[TASK]: Render each line of the listing below as a string in a JSON list, one string per line, leaving out blank lines.

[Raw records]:
====================

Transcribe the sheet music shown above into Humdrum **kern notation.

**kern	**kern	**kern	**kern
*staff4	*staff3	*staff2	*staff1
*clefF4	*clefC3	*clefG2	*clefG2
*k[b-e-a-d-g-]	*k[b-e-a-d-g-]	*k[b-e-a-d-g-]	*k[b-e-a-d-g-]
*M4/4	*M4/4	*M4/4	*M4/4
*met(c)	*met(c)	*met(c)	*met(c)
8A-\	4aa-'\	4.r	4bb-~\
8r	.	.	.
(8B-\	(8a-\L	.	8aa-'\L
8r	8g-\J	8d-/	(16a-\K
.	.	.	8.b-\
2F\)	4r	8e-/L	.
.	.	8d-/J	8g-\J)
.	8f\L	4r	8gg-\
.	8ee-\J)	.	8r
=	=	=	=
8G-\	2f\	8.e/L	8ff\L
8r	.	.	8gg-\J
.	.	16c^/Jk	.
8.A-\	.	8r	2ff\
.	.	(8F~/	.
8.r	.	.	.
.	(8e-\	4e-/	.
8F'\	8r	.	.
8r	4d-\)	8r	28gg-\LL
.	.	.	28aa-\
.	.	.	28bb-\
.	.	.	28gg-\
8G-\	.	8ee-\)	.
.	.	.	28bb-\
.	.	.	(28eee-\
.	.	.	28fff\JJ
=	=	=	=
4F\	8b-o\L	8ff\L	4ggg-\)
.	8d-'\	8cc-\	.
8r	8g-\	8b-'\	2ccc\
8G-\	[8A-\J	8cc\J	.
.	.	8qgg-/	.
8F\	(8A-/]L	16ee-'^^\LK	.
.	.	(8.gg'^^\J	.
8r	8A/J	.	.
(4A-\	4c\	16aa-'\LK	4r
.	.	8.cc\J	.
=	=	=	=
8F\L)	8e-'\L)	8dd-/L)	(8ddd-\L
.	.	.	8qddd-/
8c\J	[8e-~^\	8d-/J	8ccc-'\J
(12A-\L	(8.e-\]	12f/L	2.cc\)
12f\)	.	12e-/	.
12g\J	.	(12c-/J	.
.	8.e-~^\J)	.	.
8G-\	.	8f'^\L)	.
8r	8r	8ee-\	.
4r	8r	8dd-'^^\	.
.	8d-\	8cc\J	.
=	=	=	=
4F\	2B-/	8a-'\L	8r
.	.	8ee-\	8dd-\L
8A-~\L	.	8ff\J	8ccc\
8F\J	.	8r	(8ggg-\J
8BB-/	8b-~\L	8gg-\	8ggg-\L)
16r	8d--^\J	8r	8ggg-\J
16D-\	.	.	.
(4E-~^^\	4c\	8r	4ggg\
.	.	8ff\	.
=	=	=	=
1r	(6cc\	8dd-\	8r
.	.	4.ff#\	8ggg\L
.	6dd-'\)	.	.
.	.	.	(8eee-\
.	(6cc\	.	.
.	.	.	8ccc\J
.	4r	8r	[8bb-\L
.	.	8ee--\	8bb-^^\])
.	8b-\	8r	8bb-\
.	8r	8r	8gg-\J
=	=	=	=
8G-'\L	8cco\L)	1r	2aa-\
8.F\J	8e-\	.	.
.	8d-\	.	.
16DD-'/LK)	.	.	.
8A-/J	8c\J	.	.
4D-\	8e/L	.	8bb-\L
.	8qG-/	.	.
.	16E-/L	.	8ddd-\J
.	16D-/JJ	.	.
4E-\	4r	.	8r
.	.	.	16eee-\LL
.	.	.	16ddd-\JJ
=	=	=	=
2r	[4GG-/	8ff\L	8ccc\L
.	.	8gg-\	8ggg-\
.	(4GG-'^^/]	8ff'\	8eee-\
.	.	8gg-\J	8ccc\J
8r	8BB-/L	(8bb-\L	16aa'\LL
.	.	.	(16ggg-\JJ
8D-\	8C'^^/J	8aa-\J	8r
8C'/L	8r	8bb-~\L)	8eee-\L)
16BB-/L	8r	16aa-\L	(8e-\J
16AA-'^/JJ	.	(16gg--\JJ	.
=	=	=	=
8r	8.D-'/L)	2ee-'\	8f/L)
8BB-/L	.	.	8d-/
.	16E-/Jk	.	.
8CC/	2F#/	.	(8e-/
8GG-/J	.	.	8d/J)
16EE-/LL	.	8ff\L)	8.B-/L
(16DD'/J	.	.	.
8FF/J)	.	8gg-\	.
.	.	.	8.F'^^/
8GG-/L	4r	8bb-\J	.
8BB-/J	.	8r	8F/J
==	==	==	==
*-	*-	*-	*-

====================

[TASK ANSWER]:
[
  "Transcribe the sheet music shown above into Humdrum **kern notation.",
  "**kern\t**kern\t**kern\t**kern",
  "*staff4\t*staff3\t*staff2\t*staff1",
  "*clefF4\t*clefC3\t*clefG2\t*clefG2",
  "*k[b-e-a-d-g-]\t*k[b-e-a-d-g-]\t*k[b-e-a-d-g-]\t*k[b-e-a-d-g-]",
  "*M4/4\t*M4/4\t*M4/4\t*M4/4",
  "*met(c)\t*met(c)\t*met(c)\t*met(c)",
  "8A-\\\t4aa-'\\\t4.r\t4bb-~\\",
  "8r\t.\t.\t.",
  "(8B-\\\t(8a-\\L\t.\t8aa-'\\L",
  "8r\t8g-\\J\t8d-/\t(16a-\\K",
  ".\t.\t.\t8.b-\\",
  "2F\\)\t4r\t8e-/L\t.",
  ".\t.\t8d-/J\t8g-\\J)",
  ".\t8f\\L\t4r\t8gg-\\",
  ".\t8ee-\\J)\t.\t8r",
  "=\t=\t=\t=",
  "8G-\\\t2f\\\t8.e/L\t8ff\\L",
  "8r\t.\t.\t8gg-\\J",
  ".\t.\t16c^/Jk\t.",
  "8.A-\\\t.\t8r\t2ff\\",
  ".\t.\t(8F~/\t.",
  "8.r\t.\t.\t.",
  ".\t(8e-\\\t4e-/\t.",
  "8F'\\\t8r\t.\t.",
  "8r\t4d-\\)\t8r\t28gg-\\LL",
  ".\t.\t.\t28aa-\\",
  ".\t.\t.\t28bb-\\",
  ".\t.\t.\t28gg-\\",
  "8G-\\\t.\t8ee-\\)\t.",
  ".\t.\t.\t28bb-\\",
  ".\t.\t.\t(28eee-\\",
  ".\t.\t.\t28fff\\JJ",
  "=\t=\t=\t=",
  "4F\\\t8b-o\\L\t8ff\\L\t4ggg-\\)",
  ".\t8d-'\\\t8cc-\\\t.",
  "8r\t8g-\\\t8b-'\\\t2ccc\\",
  "8G-\\\t[8A-\\J\t8cc\\J\t.",
  ".\t.\t8qgg-/\t.",
  "8F\\\t(8A-/]L\t16ee-'^^\\LK\t.",
  ".\t.\t(8.gg'^^\\J\t.",
  "8r\t8A/J\t.\t.",
  "(4A-\\\t4c\\\t16aa-'\\LK\t4r",
  ".\t.\t8.cc\\J\t.",
  "=\t=\t=\t=",
  "8F\\L)\t8e-'\\L)\t8dd-/L)\t(8ddd-\\L",
  ".\t.\t.\t8qddd-/",
  "8c\\J\t[8e-~^\\\t8d-/J\t8ccc-'\\J",
  "(12A-\\L\t(8.e-\\]\t12f/L\t2.cc\\)",
  "12f\\)\t.\t12e-/\t.",
  "12g\\J\t.\t(12c-/J\t.",
  ".\t8.e-~^\\J)\t.\t.",
  "8G-\\\t.\t8f'^\\L)\t.",
  "8r\t8r\t8ee-\\\t.",
  "4r\t8r\t8dd-'^^\\\t.",
  ".\t8d-\\\t8cc\\J\t.",
  "=\t=\t=\t=",
  "4F\\\t2B-/\t8a-'\\L\t8r",
  ".\t.\t8ee-\\\t8dd-\\L",
  "8A-~\\L\t.\t8ff\\J\t8ccc\\",
  "8F\\J\t.\t8r\t(8ggg-\\J",
  "8BB-/\t8b-~\\L\t8gg-\\\t8ggg-\\L)",
  "16r\t8d--^\\J\t8r\t8ggg-\\J",
  "16D-\\\t.\t.\t.",
  "(4E-~^^\\\t4c\\\t8r\t4ggg\\",
  ".\t.\t8ff\\\t.",
  "=\t=\t=\t=",
  "1r\t(6cc\\\t8dd-\\\t8r",
  ".\t.\t4.ff#\\\t8ggg\\L",
  ".\t6dd-'\\)\t.\t.",
  ".\t.\t.\t(8eee-\\",
  ".\t(6cc\\\t.\t.",
  ".\t.\t.\t8ccc\\J",
  ".\t4r\t8r\t[8bb-\\L",
  ".\t.\t8ee--\\\t8bb-^^\\])",
  ".\t8b-\\\t8r\t8bb-\\",
  ".\t8r\t8r\t8gg-\\J",
  "=\t=\t=\t=",
  "8G-'\\L\t8cco\\L)\t1r\t2aa-\\",
  "8.F\\J\t8e-\\\t.\t.",
  ".\t8d-\\\t.\t.",
  "16DD-'/LK)\t.\t.\t.",
  "8A-/J\t8c\\J\t.\t.",
  "4D-\\\t8e/L\t.\t8bb-\\L",
  ".\t8qG-/\t.\t.",
  ".\t16E-/L\t.\t8ddd-\\J",
  ".\t16D-/JJ\t.\t.",
  "4E-\\\t4r\t.\t8r",
  ".\t.\t.\t16eee-\\LL",
  ".\t.\t.\t16ddd-\\JJ",
  "=\t=\t=\t=",
  "2r\t[4GG-/\t8ff\\L\t8ccc\\L",
  ".\t.\t8gg-\\\t8ggg-\\",
  ".\t(4GG-'^^/]\t8ff'\\\t8eee-\\",
  ".\t.\t8gg-\\J\t8ccc\\J",
  "8r\t8BB-/L\t(8bb-\\L\t16aa'\\LL",
  ".\t.\t.\t(16ggg-\\JJ",
  "8D-\\\t8C'^^/J\t8aa-\\J\t8r",
  "8C'/L\t8r\t8bb-~\\L)\t8eee-\\L)",
  "16BB-/L\t8r\t16aa-\\L\t(8e-\\J",
  "16AA-'^/JJ\t.\t(16gg--\\JJ\t.",
  "=\t=\t=\t=",
  "8r\t8.D-'/L)\t2ee-'\\\t8f/L)",
  "8BB-/L\t.\t.\t8d-/",
  ".\t16E-/Jk\t.\t.",
  "8CC/\t2F#/\t.\t(8e-/",
  "8GG-/J\t.\t.\t8d/J)",
  "16EE-/LL\t.\t8ff\\L)\t8.B-/L",
  "(16DD'/J\t.\t.\t.",
  "8FF/J)\t.\t8gg-\\\t.",
  ".\t.\t.\t8.F'^^/",
  "8GG-/L\t4r\t8bb-\\J\t.",
  "8BB-/J\t.\t8r\t8F/J",
  "==\t==\t==\t==",
  "*-\t*-\t*-\t*-"
]